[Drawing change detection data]
================================

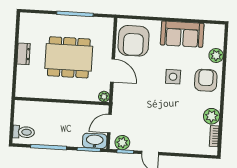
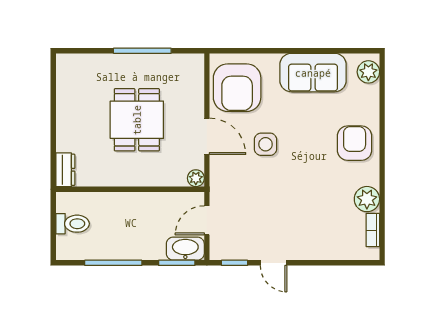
dresser: (24, 54) -> (65, 170), moved
plant: (216, 55) -> (368, 72), moved
dining table: (69, 57) -> (137, 120), width x0.73
side table: (173, 77) -> (266, 144), moved
toilet: (24, 132) -> (73, 224), moved
plant: (122, 143) -> (229, 249), removed

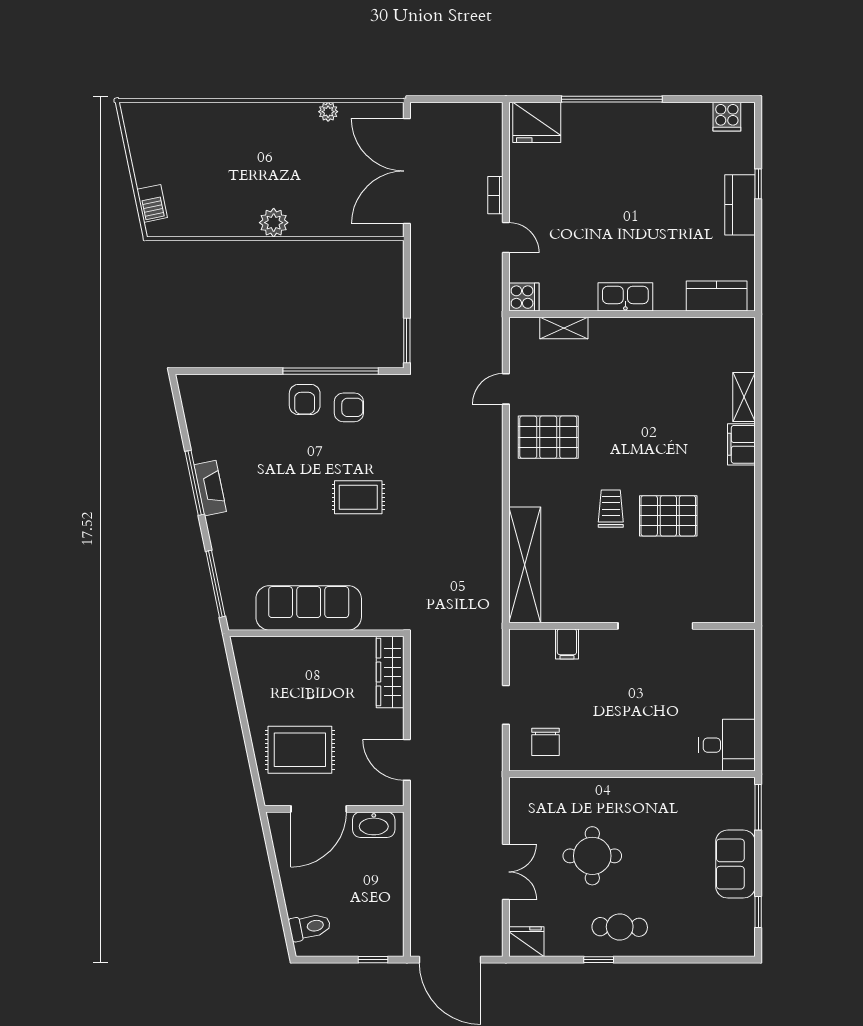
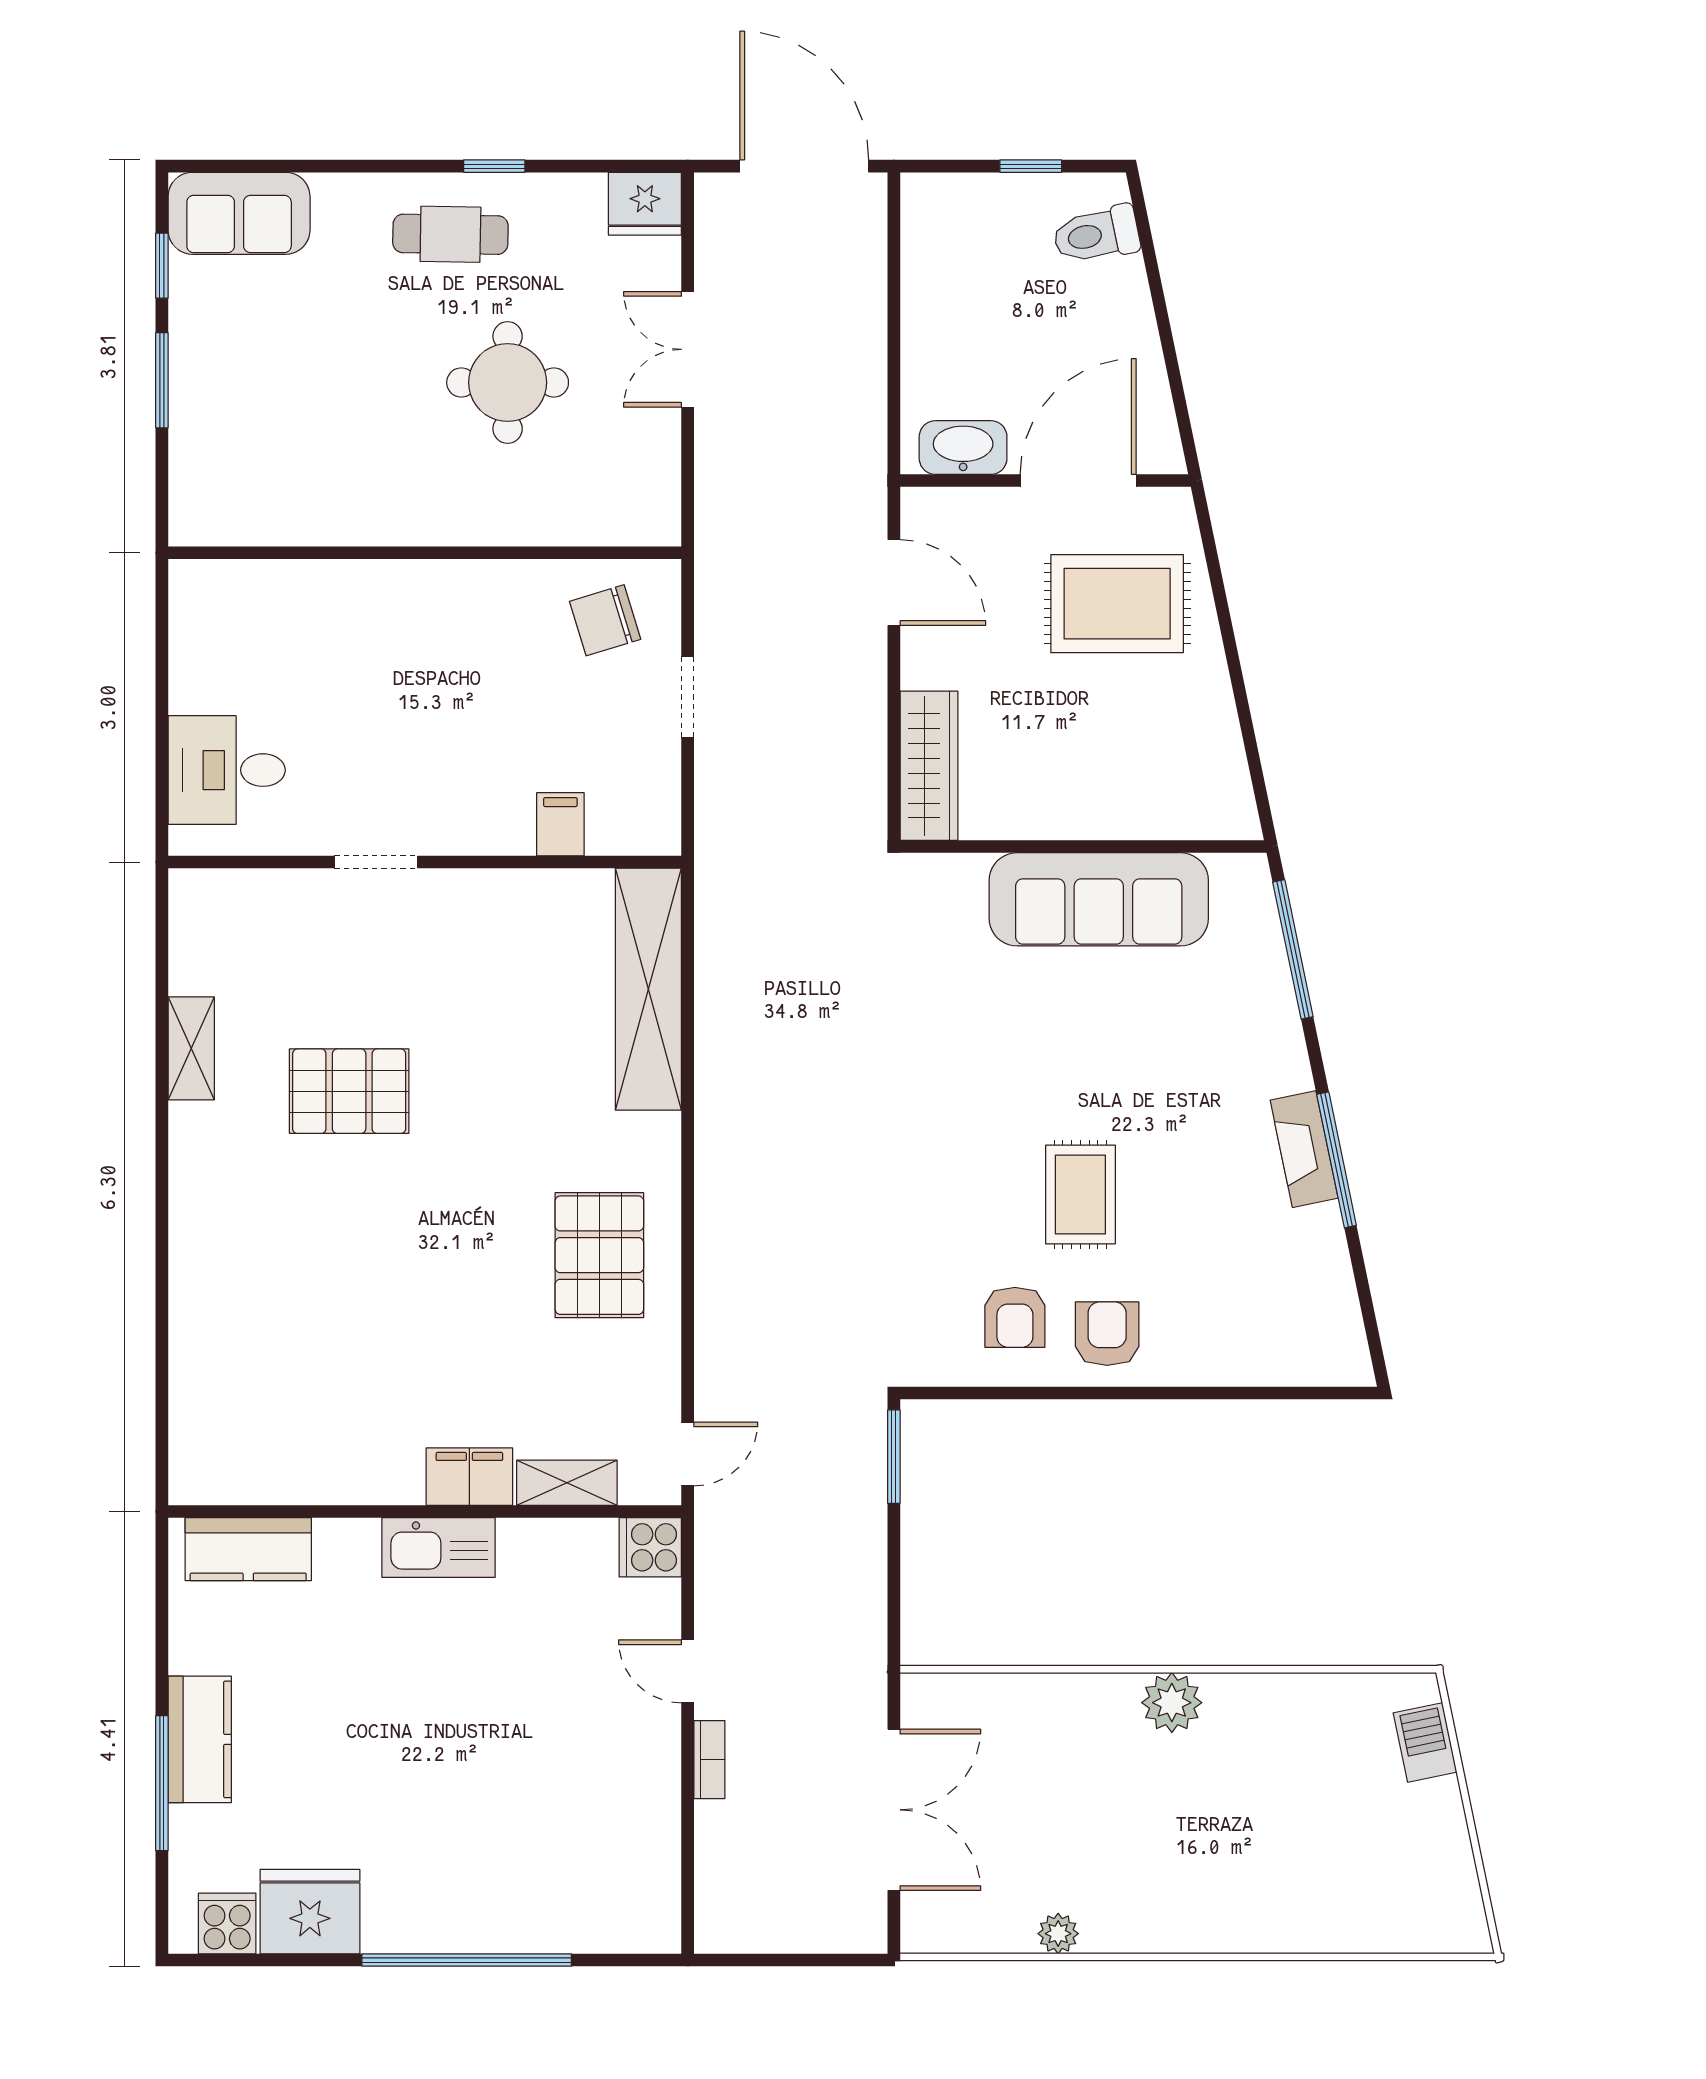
fridge: (537, 122) -> (310, 1912), moved
double door: (407, 171) -> (894, 1810), width x0.73
window: (758, 184) -> (162, 1783), width x2.17
window: (331, 371) -> (1053, 1393), removed
door: (506, 389) -> (688, 1454), moved
shelving: (744, 397) -> (191, 1048), moved
armchair: (349, 407) -> (1015, 1317), turned -90
pallet: (548, 437) -> (599, 1255), turned 90
filing cabinet: (741, 444) -> (469, 1477), moved, turned -90
rug: (358, 497) -> (1080, 1194), moved, turned 90
trolley: (611, 509) -> (469, 1106), removed
doorway: (655, 626) -> (376, 862), width x0.53
chair: (546, 742) -> (605, 620), turned -107
desk: (727, 745) -> (227, 770), moved
window: (758, 807) -> (162, 380), moved
sofa: (735, 864) -> (239, 213), moved, turned 90
window: (373, 960) -> (1031, 166), moved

================================

◆ Task ◆
Output the data verbatim, images excluded.

◆ Answer box ◆
dresser: (24, 54) -> (65, 170), moved
plant: (216, 55) -> (368, 72), moved
dining table: (69, 57) -> (137, 120), width x0.73
side table: (173, 77) -> (266, 144), moved
toilet: (24, 132) -> (73, 224), moved
plant: (122, 143) -> (229, 249), removed

fridge: (537, 122) -> (310, 1912), moved
double door: (407, 171) -> (894, 1810), width x0.73
window: (758, 184) -> (162, 1783), width x2.17
window: (331, 371) -> (1053, 1393), removed
door: (506, 389) -> (688, 1454), moved
shelving: (744, 397) -> (191, 1048), moved
armchair: (349, 407) -> (1015, 1317), turned -90
pallet: (548, 437) -> (599, 1255), turned 90
filing cabinet: (741, 444) -> (469, 1477), moved, turned -90
rug: (358, 497) -> (1080, 1194), moved, turned 90
trolley: (611, 509) -> (469, 1106), removed
doorway: (655, 626) -> (376, 862), width x0.53
chair: (546, 742) -> (605, 620), turned -107
desk: (727, 745) -> (227, 770), moved
window: (758, 807) -> (162, 380), moved
sofa: (735, 864) -> (239, 213), moved, turned 90
window: (373, 960) -> (1031, 166), moved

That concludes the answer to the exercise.